**EXERCISE PROMPT:** Once the pictures have been excluded, set down each remaining entry word for word.

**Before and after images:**
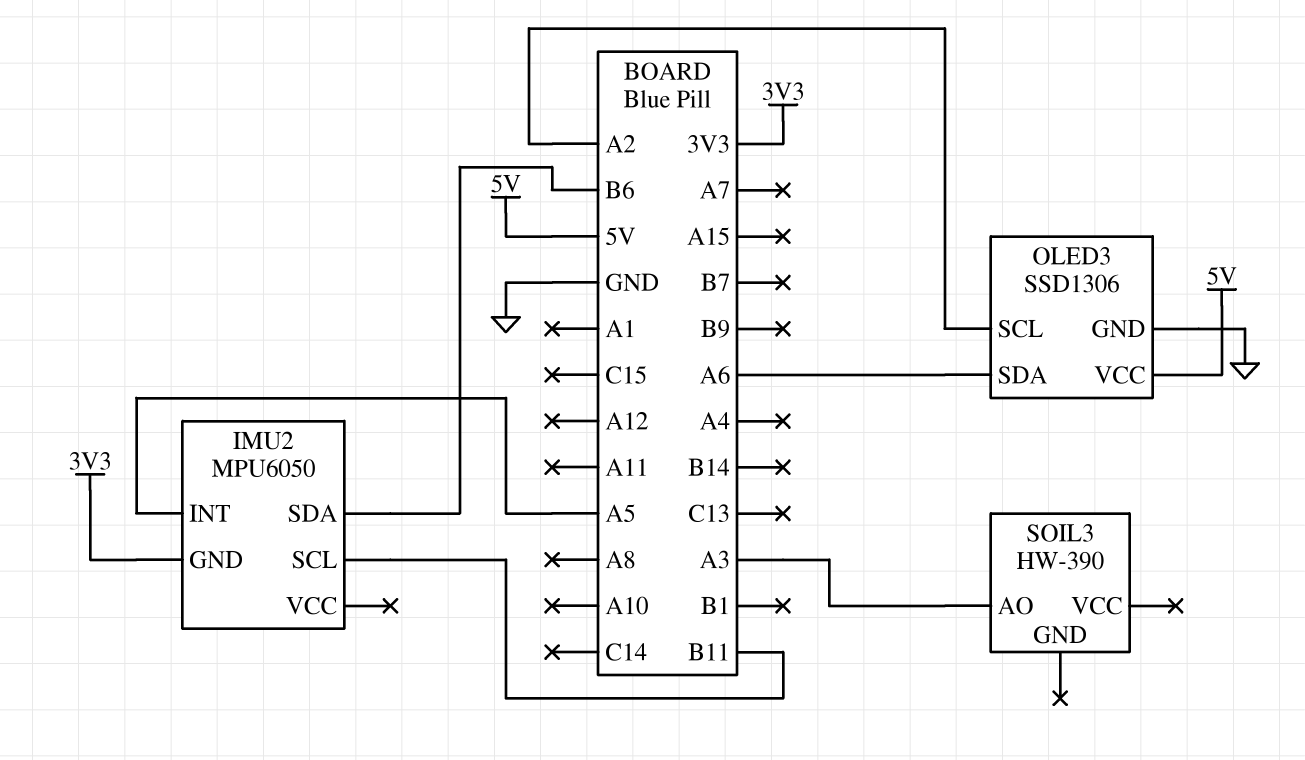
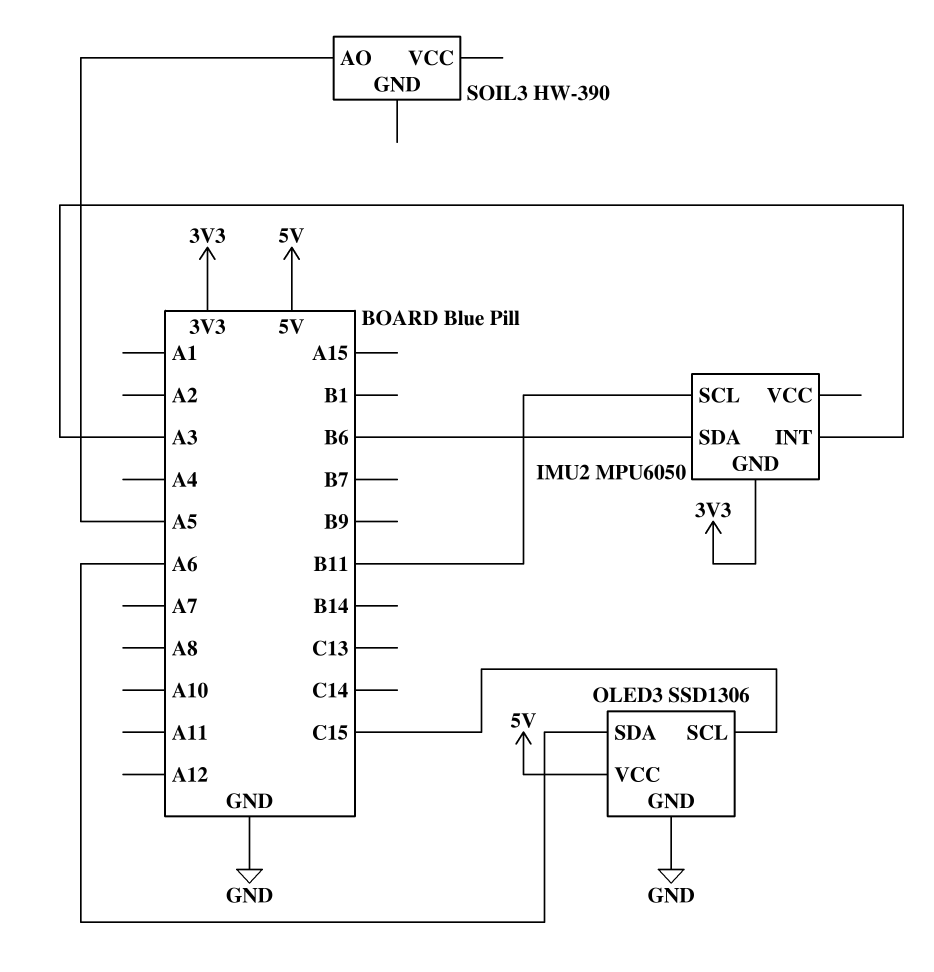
IMU2 pin INT: A5 -> A3
OLED3 pin SCL: A2 -> C15
SOIL3 pin AO: A3 -> A5

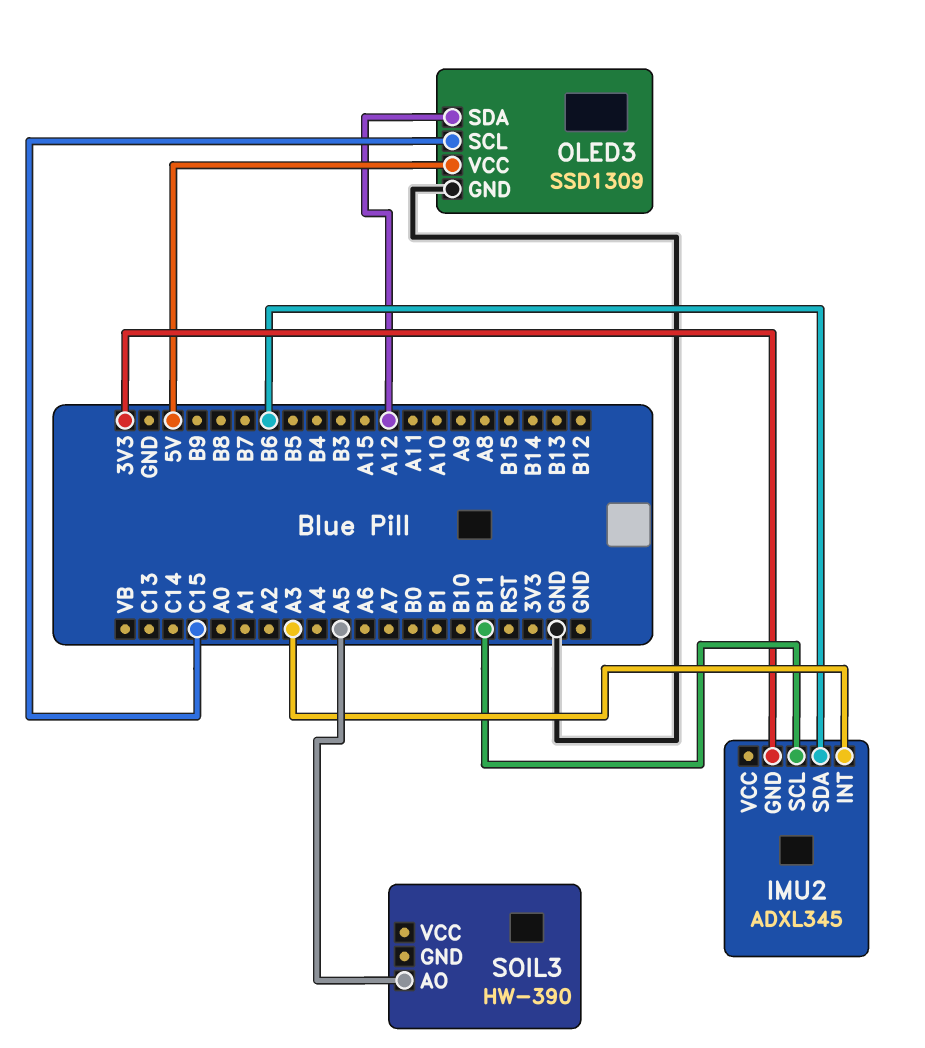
IMU2: MPU6050 -> ADXL345
OLED3: SSD1306 -> SSD1309
OLED3 pin SDA: A6 -> A12

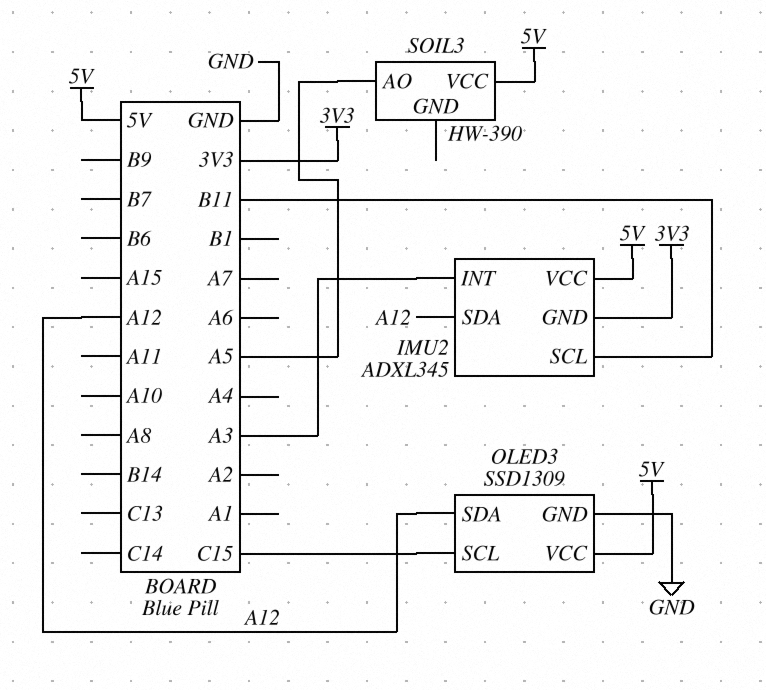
IMU2 pin SDA: B6 -> A12
IMU2 pin VCC: none -> 5V
SOIL3 pin VCC: none -> 5V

**ANSWER FOR THIS EXERCISE:**
IMU2 pin INT: A5 -> A3
OLED3 pin SCL: A2 -> C15
SOIL3 pin AO: A3 -> A5

IMU2: MPU6050 -> ADXL345
OLED3: SSD1306 -> SSD1309
OLED3 pin SDA: A6 -> A12

IMU2 pin SDA: B6 -> A12
IMU2 pin VCC: none -> 5V
SOIL3 pin VCC: none -> 5V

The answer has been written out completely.